(EXERCISE INPUTS)
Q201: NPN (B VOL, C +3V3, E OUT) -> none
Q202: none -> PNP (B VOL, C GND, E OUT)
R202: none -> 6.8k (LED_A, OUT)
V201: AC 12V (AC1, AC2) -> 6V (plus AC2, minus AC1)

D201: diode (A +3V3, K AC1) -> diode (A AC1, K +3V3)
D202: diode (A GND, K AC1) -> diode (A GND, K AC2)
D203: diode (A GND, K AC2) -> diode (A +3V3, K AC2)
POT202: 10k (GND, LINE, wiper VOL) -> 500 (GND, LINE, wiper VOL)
(End EXERCISE INPUTS)
EXERCISE BRIEF >> The answer must consist of every line from the entries above that contains the string "diode".

ANSWER BELOW >>
D201: diode (A +3V3, K AC1) -> diode (A AC1, K +3V3)
D202: diode (A GND, K AC1) -> diode (A GND, K AC2)
D203: diode (A GND, K AC2) -> diode (A +3V3, K AC2)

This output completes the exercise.